## Job
Copy out each line of the records below that contains the string "kern".

## Material for this task
※

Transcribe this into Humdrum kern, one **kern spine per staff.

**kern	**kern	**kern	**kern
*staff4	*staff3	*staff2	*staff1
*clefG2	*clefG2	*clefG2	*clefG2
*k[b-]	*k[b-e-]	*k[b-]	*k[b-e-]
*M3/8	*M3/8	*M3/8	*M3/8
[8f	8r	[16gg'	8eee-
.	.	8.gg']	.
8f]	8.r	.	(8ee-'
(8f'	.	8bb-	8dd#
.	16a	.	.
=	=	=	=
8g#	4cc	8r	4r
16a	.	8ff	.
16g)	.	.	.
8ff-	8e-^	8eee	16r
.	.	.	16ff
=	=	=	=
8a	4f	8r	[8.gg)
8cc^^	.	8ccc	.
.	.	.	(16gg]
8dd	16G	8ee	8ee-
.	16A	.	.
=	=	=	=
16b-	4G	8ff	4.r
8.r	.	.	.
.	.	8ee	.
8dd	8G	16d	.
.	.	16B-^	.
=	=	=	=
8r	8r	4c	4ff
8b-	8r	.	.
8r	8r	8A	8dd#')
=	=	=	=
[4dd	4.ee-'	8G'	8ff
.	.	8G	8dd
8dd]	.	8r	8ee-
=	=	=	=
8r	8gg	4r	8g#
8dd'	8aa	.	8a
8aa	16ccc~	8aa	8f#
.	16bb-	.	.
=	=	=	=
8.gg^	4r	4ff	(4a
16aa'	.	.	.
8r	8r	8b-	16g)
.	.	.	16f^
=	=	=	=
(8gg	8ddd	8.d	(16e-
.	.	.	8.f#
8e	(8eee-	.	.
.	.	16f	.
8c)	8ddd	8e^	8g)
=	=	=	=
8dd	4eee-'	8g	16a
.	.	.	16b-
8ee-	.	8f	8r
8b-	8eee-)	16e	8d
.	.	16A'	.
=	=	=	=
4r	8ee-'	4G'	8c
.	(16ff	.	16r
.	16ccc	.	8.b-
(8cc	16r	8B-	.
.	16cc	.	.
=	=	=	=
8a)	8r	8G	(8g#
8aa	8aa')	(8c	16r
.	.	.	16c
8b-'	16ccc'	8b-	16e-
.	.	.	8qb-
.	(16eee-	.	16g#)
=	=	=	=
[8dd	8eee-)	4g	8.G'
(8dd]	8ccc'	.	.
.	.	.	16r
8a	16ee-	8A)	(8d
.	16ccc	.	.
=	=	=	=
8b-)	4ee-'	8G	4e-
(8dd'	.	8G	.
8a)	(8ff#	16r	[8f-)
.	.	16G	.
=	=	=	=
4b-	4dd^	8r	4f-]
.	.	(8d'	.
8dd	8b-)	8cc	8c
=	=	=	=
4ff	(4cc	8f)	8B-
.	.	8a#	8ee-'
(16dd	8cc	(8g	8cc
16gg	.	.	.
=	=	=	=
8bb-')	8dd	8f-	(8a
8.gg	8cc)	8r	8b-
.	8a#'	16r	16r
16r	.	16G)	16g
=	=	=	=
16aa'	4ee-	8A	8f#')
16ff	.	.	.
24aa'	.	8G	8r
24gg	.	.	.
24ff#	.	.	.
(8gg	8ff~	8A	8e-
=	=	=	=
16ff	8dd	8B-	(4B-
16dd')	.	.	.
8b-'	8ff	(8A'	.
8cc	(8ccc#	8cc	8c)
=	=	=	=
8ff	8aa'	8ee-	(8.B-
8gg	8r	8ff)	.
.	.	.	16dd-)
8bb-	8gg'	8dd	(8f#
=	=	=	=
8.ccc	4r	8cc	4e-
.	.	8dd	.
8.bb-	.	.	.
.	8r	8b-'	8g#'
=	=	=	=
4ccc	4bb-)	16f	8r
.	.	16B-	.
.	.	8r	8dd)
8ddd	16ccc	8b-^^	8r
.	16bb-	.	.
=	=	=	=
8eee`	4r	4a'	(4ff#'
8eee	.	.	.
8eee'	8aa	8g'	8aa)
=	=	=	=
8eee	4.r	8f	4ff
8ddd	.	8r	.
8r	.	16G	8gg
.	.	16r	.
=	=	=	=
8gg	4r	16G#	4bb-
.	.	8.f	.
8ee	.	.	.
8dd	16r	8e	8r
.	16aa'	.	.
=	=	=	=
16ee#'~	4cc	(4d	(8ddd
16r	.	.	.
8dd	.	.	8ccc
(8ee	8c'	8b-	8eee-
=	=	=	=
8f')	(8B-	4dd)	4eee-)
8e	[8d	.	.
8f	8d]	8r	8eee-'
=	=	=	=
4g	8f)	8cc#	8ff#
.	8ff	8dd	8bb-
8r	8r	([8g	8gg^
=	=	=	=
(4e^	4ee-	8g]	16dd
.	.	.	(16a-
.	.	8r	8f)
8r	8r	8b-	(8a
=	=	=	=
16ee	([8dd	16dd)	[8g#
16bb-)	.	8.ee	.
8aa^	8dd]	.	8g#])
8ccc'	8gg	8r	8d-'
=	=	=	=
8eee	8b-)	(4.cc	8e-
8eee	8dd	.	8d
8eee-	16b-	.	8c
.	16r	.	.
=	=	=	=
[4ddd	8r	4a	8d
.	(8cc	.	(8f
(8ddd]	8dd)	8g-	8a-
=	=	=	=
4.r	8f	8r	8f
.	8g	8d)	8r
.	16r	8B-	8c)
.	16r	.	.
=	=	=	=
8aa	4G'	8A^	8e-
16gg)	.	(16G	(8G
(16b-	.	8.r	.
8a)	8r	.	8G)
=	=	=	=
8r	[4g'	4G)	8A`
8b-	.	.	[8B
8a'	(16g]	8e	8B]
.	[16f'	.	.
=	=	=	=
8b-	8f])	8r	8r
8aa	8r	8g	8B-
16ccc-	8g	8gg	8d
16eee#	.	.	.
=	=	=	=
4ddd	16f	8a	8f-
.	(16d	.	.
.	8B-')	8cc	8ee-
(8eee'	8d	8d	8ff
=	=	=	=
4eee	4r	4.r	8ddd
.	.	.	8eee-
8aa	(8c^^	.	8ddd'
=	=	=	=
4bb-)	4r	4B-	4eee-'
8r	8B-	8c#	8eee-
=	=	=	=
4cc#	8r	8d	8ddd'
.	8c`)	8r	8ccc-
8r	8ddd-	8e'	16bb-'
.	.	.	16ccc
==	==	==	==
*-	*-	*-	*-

※

## Answer
Transcribe this into Humdrum kern, one **kern spine per staff.
**kern	**kern	**kern	**kern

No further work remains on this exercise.